An exact copy of every record is needed, with all pictures omitted.
++++ RECORDED INFORMATION
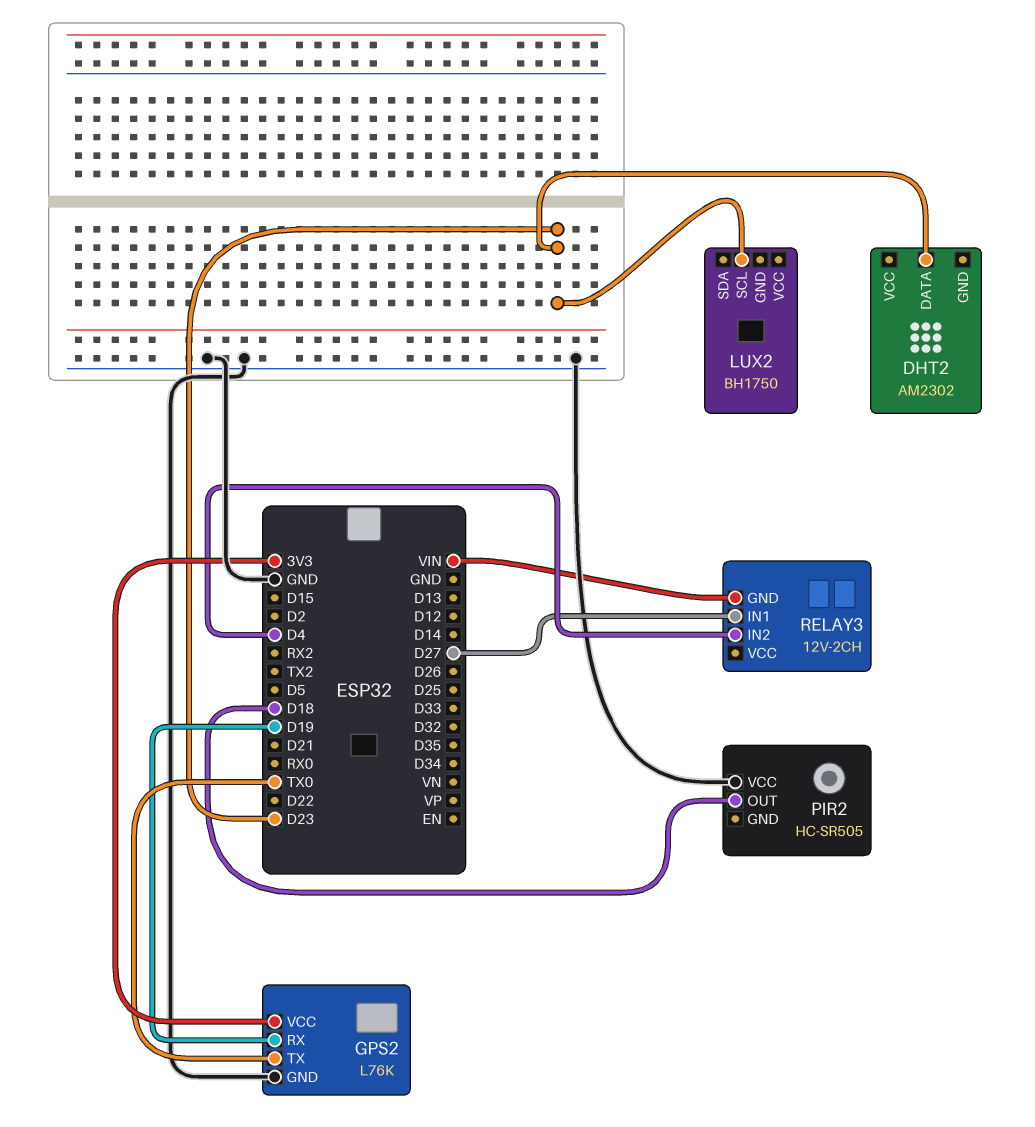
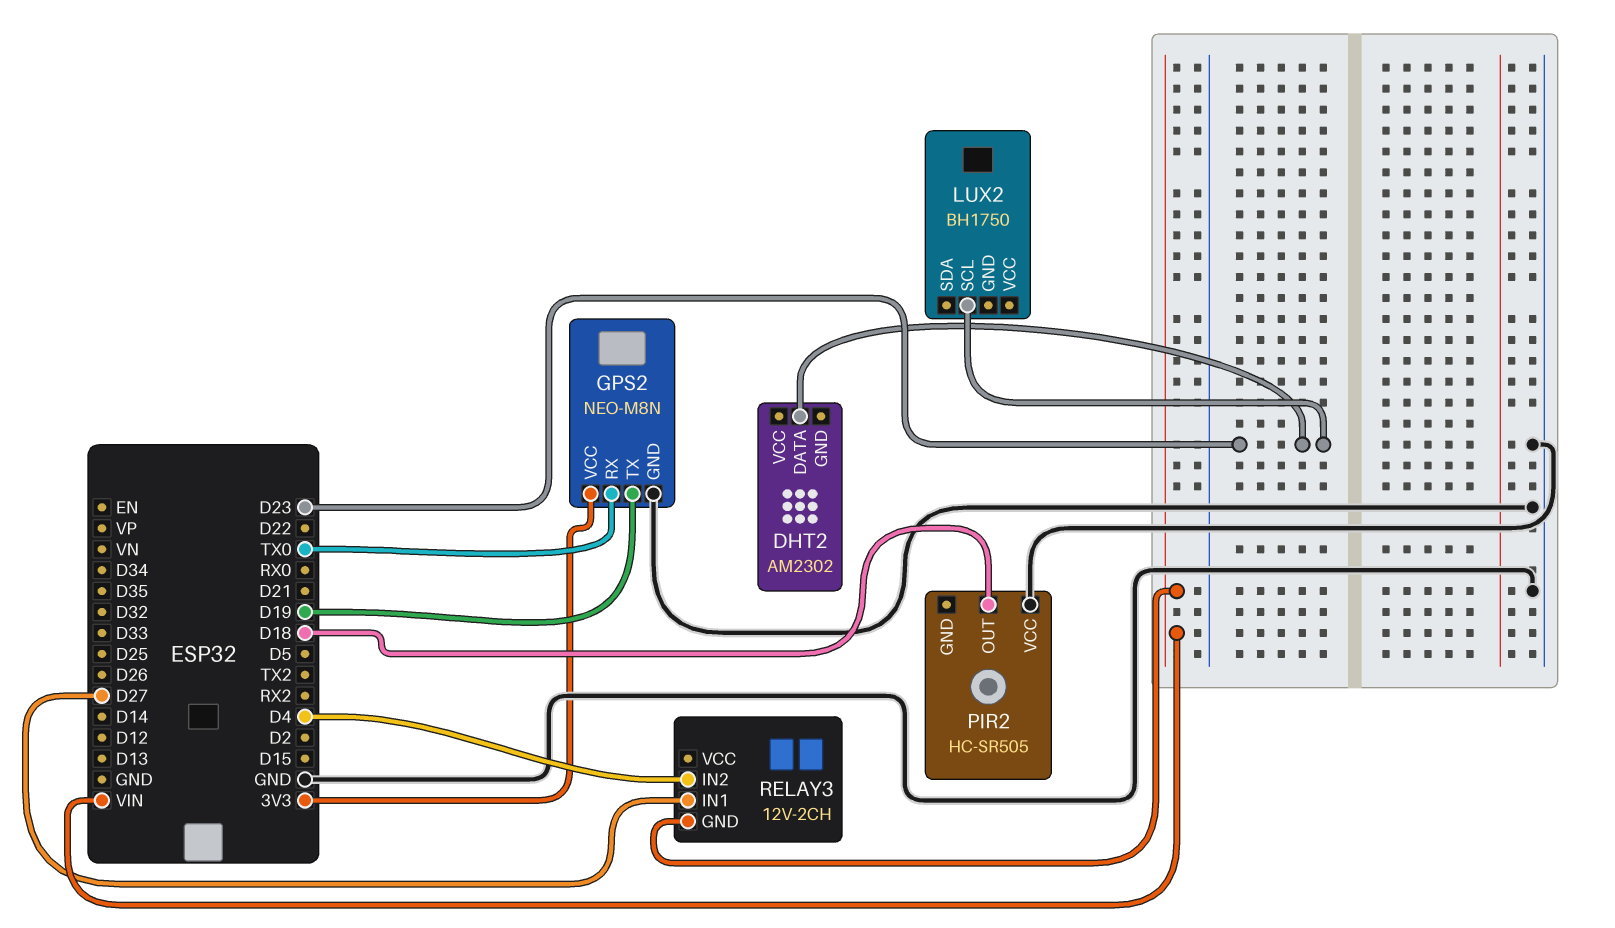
GPS2: L76K -> NEO-M8N
GPS2 pin RX: D19 -> TX0
GPS2 pin TX: TX0 -> D19

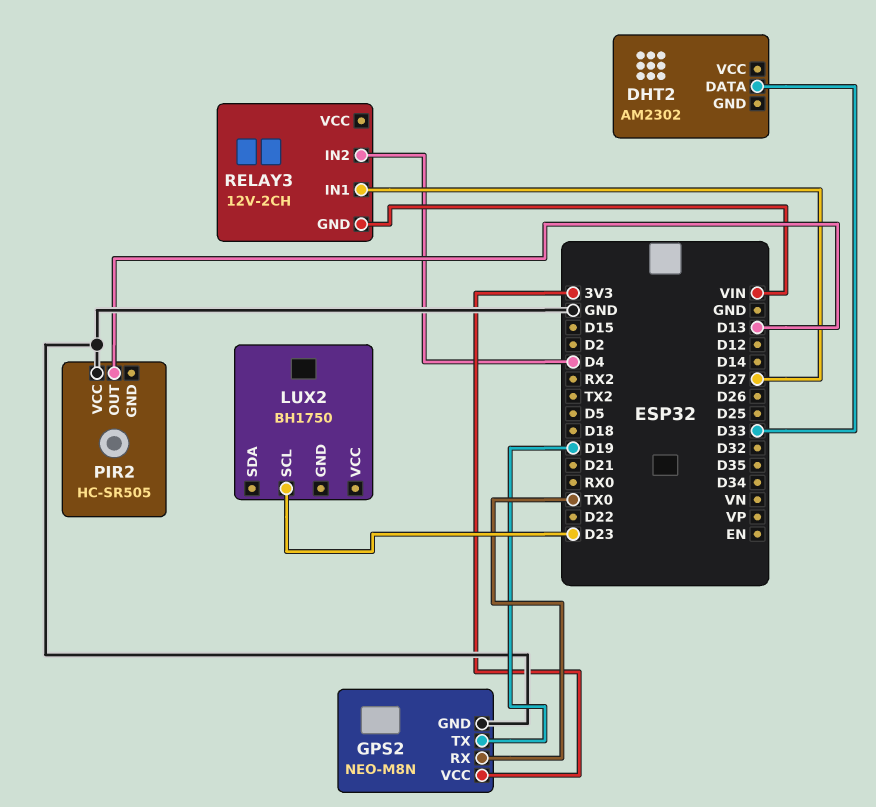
DHT2 pin DATA: D23 -> D33
PIR2 pin OUT: D18 -> D13

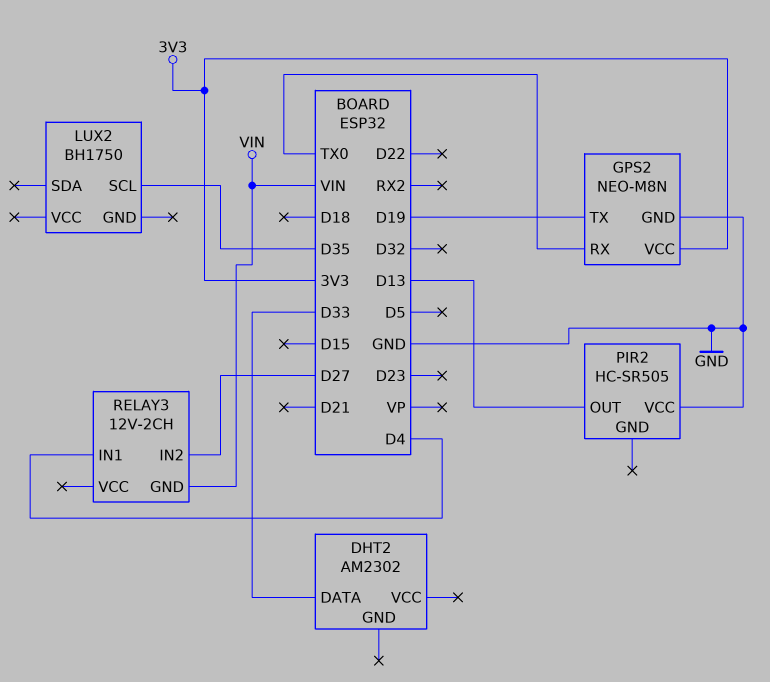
LUX2 pin SCL: D23 -> D35
RELAY3 pin IN1: D27 -> D4
RELAY3 pin IN2: D4 -> D27

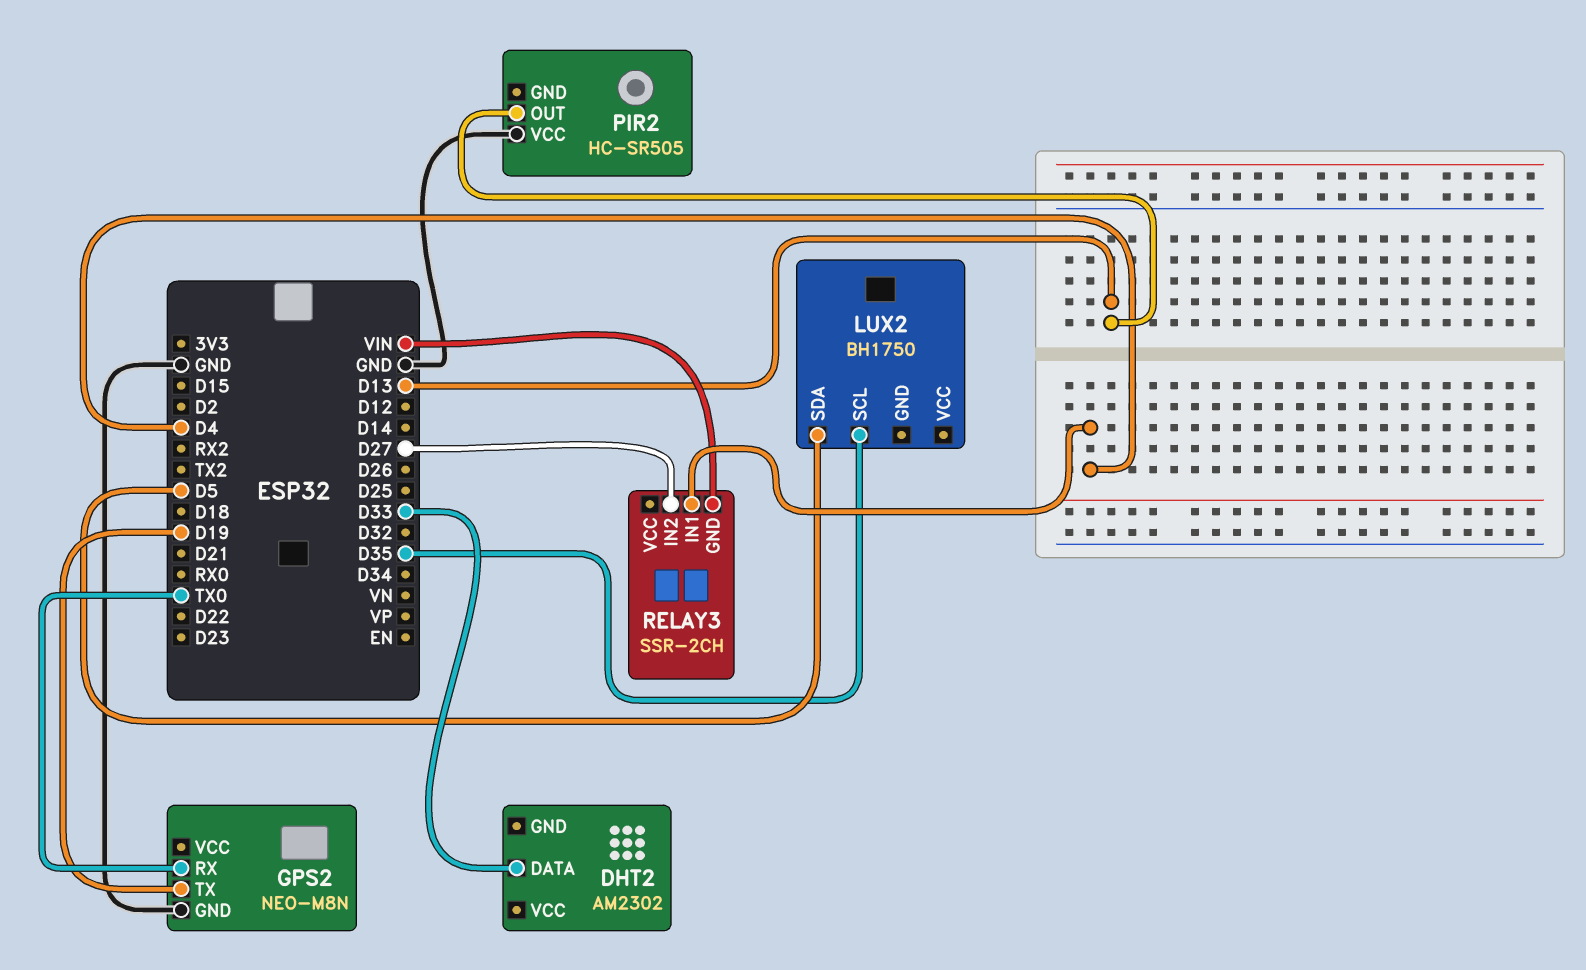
GPS2 pin VCC: 3V3 -> none
LUX2 pin SDA: none -> D5
RELAY3: 12V-2CH -> SSR-2CH

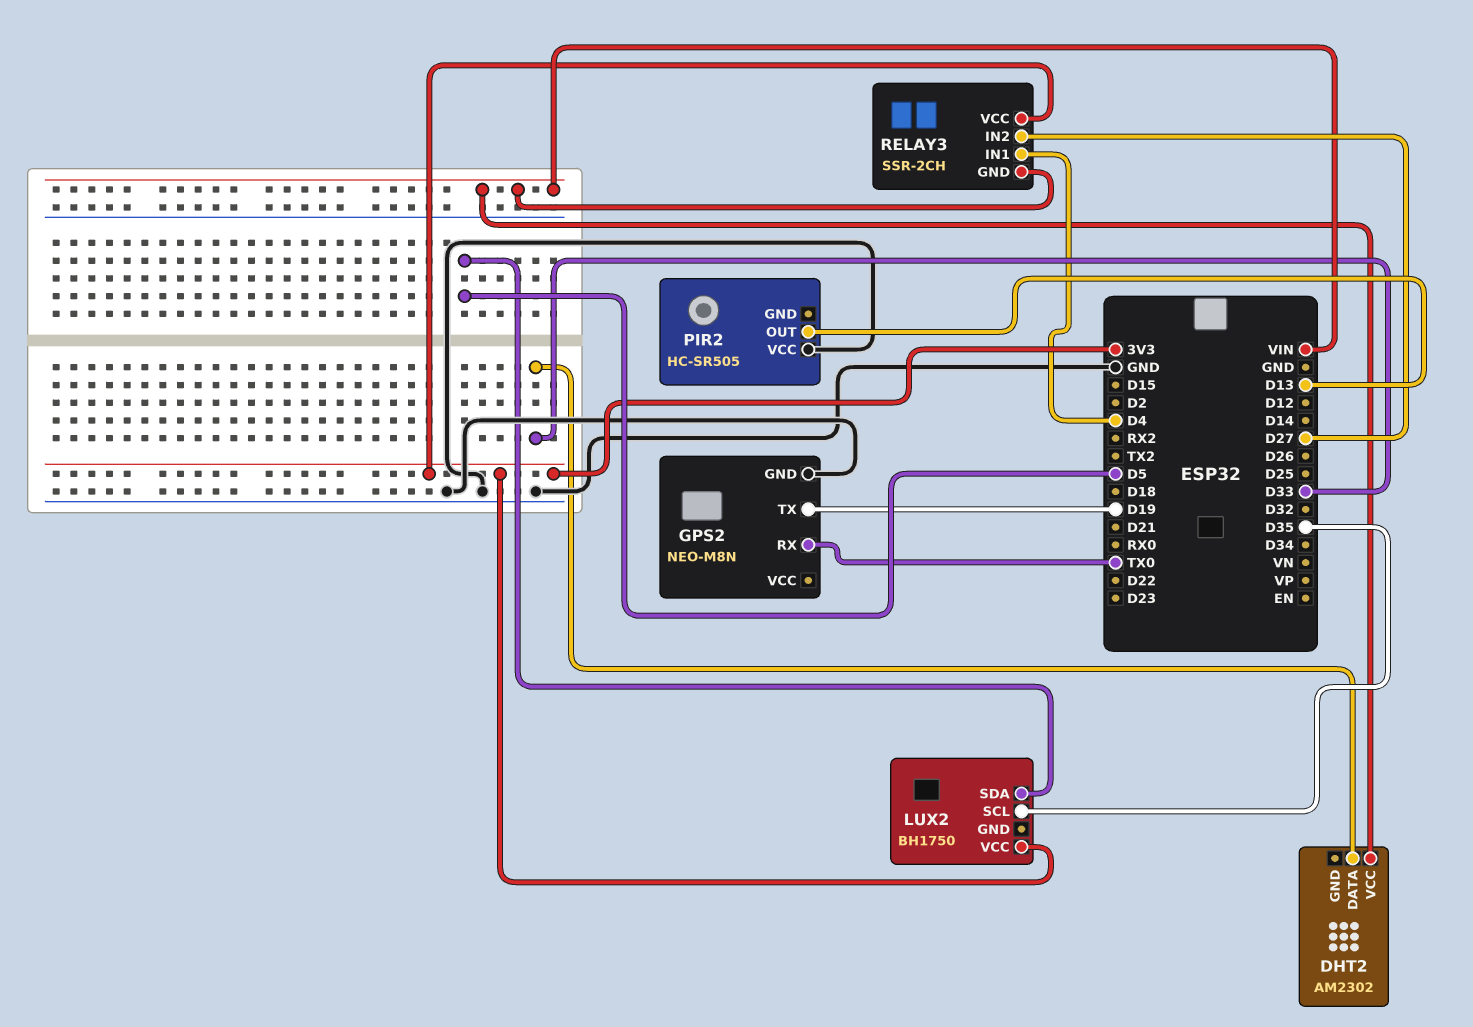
DHT2 pin VCC: none -> VIN
LUX2 pin VCC: none -> 3V3
RELAY3 pin VCC: none -> 3V3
++++++++
* WRITTEN ANSWER *
GPS2: L76K -> NEO-M8N
GPS2 pin RX: D19 -> TX0
GPS2 pin TX: TX0 -> D19

DHT2 pin DATA: D23 -> D33
PIR2 pin OUT: D18 -> D13

LUX2 pin SCL: D23 -> D35
RELAY3 pin IN1: D27 -> D4
RELAY3 pin IN2: D4 -> D27

GPS2 pin VCC: 3V3 -> none
LUX2 pin SDA: none -> D5
RELAY3: 12V-2CH -> SSR-2CH

DHT2 pin VCC: none -> VIN
LUX2 pin VCC: none -> 3V3
RELAY3 pin VCC: none -> 3V3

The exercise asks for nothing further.